Coordinate-based change listings
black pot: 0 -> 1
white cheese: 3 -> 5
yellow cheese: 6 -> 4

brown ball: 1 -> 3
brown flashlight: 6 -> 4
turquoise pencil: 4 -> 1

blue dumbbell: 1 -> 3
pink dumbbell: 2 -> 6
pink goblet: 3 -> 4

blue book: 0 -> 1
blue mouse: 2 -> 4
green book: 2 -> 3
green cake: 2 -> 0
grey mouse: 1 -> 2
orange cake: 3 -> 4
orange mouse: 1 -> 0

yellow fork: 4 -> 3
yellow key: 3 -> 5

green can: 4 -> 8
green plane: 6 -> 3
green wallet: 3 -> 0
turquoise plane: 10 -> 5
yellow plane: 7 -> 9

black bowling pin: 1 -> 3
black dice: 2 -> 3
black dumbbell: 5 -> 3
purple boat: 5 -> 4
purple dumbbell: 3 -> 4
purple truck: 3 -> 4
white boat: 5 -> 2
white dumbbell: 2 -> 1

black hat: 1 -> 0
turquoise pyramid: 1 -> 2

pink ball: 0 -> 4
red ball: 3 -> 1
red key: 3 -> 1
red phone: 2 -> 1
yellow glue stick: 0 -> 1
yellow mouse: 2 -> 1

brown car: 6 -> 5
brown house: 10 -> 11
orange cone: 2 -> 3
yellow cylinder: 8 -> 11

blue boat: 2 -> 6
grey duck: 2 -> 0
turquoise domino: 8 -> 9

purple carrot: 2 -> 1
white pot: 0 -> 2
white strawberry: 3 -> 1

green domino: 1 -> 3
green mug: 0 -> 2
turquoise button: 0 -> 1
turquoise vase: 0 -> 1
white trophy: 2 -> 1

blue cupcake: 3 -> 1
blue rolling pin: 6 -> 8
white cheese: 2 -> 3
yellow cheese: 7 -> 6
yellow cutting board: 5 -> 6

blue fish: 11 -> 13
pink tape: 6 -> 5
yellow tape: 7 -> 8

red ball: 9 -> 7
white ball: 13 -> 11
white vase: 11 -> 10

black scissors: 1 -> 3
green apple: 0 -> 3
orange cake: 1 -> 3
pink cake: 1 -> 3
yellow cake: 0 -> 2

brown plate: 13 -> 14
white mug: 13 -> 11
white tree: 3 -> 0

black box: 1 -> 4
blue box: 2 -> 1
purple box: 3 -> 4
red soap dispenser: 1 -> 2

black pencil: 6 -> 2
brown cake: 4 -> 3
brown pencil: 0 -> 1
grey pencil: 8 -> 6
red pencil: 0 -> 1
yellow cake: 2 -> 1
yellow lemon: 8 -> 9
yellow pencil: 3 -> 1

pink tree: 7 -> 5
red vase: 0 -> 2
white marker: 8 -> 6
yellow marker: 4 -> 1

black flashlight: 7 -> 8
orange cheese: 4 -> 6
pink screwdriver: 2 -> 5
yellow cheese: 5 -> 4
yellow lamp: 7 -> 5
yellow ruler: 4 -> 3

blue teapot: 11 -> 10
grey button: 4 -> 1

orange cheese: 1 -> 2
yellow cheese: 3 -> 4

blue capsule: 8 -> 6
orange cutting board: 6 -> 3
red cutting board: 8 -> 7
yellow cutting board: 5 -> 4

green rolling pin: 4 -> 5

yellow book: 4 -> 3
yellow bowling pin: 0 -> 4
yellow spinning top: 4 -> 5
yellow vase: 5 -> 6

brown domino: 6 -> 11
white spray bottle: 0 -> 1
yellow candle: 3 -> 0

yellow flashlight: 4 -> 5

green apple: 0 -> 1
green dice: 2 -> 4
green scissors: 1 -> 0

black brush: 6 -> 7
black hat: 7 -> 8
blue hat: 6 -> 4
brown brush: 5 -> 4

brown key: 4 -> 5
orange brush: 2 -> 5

§ **Work to complete**:
Scan the records above for the string "vase", and copy every line where it turns up.

§ **Solution to the exercise**:
turquoise vase: 0 -> 1
white vase: 11 -> 10
red vase: 0 -> 2
yellow vase: 5 -> 6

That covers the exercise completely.